### Your assignment
Return exactly the lines below, starting with the one that has "U8: buffer 74HC125" and going on through the one that has "SW3: switch (+3V3, DC_IN)".
━━━━━━━━
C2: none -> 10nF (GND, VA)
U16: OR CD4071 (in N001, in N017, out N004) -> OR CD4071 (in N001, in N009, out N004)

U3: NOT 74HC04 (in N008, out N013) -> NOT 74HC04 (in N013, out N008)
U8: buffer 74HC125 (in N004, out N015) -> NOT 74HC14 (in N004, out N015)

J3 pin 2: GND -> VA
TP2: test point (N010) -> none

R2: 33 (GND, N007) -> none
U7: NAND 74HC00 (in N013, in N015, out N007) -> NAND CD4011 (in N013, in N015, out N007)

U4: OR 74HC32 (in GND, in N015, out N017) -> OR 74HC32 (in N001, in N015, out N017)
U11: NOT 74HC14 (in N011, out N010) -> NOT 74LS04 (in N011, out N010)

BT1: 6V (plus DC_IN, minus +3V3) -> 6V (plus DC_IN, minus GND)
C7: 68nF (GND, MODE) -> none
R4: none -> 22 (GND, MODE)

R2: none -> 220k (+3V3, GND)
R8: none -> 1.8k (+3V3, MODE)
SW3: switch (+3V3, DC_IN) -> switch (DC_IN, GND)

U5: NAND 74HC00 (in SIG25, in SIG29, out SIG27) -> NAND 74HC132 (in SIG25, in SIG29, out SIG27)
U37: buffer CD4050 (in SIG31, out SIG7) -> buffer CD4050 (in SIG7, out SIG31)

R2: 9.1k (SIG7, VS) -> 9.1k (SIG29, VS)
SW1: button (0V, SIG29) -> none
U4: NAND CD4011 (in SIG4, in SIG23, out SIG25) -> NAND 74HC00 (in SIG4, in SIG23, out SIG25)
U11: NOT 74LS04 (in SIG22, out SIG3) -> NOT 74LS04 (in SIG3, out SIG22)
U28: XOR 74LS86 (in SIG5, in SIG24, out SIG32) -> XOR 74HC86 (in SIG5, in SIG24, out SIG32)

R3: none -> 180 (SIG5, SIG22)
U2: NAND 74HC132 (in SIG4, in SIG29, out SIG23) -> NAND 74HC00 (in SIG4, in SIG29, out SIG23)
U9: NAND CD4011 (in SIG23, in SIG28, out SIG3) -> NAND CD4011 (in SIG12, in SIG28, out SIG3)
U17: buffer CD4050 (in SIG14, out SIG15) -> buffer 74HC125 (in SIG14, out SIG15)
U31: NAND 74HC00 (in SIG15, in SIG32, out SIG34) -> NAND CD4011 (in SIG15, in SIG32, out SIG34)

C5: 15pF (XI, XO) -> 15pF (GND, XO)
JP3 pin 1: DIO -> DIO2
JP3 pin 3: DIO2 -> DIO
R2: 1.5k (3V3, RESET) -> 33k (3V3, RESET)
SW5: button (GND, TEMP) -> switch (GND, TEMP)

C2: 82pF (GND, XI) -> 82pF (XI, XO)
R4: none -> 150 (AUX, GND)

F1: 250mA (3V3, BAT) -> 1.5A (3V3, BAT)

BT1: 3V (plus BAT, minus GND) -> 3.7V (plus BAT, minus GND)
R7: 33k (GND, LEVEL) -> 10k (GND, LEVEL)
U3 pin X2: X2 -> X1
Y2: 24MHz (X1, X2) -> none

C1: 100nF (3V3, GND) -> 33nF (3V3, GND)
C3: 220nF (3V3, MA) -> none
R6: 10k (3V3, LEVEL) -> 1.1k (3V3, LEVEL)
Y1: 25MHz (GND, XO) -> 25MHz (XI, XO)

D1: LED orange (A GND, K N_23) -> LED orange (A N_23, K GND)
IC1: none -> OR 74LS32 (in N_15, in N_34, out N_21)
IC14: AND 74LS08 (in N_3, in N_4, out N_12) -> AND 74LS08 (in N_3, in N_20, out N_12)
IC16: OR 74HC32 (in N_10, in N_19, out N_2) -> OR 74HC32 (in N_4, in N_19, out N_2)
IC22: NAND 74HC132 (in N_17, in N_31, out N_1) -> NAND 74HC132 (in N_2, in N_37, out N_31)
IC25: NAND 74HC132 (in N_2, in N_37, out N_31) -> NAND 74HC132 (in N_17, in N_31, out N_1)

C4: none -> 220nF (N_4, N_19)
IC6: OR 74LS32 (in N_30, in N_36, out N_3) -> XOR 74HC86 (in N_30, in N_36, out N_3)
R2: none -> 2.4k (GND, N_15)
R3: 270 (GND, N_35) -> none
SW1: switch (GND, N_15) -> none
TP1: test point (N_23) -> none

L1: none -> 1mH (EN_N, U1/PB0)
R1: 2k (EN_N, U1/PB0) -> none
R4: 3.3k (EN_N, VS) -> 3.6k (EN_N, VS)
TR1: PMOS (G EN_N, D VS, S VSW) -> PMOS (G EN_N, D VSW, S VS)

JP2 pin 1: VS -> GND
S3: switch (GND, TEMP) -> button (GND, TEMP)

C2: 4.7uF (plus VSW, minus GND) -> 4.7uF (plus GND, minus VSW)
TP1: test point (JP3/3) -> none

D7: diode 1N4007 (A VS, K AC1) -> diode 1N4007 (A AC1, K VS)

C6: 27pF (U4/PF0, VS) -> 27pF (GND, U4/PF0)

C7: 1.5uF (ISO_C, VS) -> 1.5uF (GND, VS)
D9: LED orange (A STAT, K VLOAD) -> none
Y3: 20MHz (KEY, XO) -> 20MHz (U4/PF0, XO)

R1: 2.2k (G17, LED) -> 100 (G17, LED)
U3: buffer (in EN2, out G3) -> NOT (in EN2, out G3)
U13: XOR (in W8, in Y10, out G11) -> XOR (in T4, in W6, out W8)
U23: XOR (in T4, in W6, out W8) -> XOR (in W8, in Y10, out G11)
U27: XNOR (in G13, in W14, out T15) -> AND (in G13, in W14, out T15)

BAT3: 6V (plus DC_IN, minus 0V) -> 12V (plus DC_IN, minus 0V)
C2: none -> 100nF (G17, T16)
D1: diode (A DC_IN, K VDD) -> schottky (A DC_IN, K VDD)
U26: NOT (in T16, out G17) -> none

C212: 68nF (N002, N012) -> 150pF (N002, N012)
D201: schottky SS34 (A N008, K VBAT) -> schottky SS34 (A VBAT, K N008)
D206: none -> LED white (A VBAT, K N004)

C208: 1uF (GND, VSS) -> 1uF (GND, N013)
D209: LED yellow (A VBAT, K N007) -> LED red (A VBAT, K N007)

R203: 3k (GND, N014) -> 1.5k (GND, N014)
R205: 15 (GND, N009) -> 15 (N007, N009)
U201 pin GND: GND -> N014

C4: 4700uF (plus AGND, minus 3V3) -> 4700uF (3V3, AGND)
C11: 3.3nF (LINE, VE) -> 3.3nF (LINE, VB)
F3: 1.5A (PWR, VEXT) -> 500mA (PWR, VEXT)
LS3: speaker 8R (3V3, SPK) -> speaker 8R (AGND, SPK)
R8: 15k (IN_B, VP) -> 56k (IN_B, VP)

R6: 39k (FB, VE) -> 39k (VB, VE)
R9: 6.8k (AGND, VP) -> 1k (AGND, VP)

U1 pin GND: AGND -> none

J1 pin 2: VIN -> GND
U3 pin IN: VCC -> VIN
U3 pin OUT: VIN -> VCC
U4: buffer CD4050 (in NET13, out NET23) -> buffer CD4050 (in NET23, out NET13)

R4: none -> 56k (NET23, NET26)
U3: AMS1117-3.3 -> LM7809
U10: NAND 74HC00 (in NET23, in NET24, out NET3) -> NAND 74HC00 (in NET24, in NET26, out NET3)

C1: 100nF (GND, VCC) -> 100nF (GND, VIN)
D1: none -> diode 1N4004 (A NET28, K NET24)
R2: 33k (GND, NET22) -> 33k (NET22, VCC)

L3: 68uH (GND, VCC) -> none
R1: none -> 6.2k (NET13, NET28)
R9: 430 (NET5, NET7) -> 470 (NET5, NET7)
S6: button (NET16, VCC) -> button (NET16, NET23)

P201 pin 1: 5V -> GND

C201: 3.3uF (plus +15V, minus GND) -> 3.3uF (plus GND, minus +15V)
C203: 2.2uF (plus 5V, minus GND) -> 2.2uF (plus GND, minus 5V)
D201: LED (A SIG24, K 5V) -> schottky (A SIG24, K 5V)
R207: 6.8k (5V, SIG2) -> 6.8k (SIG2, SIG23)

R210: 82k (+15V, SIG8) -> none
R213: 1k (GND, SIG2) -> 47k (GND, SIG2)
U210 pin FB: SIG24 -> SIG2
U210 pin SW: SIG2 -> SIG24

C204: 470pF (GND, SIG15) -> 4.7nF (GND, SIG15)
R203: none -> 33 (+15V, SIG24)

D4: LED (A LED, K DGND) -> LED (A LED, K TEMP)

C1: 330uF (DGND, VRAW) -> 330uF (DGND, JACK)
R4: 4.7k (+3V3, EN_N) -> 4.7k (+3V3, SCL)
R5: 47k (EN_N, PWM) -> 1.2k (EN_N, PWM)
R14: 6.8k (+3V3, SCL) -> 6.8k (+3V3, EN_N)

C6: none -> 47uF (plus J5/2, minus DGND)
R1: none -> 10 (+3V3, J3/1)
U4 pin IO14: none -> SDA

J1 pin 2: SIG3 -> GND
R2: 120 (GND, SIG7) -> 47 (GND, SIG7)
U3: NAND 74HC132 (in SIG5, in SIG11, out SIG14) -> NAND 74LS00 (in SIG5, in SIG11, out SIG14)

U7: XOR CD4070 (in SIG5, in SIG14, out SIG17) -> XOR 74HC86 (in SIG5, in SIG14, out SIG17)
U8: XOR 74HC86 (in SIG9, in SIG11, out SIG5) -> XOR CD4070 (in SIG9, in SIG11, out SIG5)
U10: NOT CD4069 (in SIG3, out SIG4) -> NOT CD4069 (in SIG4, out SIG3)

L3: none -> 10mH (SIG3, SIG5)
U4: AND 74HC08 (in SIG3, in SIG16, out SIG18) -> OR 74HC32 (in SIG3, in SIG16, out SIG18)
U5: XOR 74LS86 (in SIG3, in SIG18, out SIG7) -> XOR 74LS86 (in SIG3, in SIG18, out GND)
━━━━━━━━
### Task output
U8: buffer 74HC125 (in N004, out N015) -> NOT 74HC14 (in N004, out N015)

J3 pin 2: GND -> VA
TP2: test point (N010) -> none

R2: 33 (GND, N007) -> none
U7: NAND 74HC00 (in N013, in N015, out N007) -> NAND CD4011 (in N013, in N015, out N007)

U4: OR 74HC32 (in GND, in N015, out N017) -> OR 74HC32 (in N001, in N015, out N017)
U11: NOT 74HC14 (in N011, out N010) -> NOT 74LS04 (in N011, out N010)

BT1: 6V (plus DC_IN, minus +3V3) -> 6V (plus DC_IN, minus GND)
C7: 68nF (GND, MODE) -> none
R4: none -> 22 (GND, MODE)

R2: none -> 220k (+3V3, GND)
R8: none -> 1.8k (+3V3, MODE)
SW3: switch (+3V3, DC_IN) -> switch (DC_IN, GND)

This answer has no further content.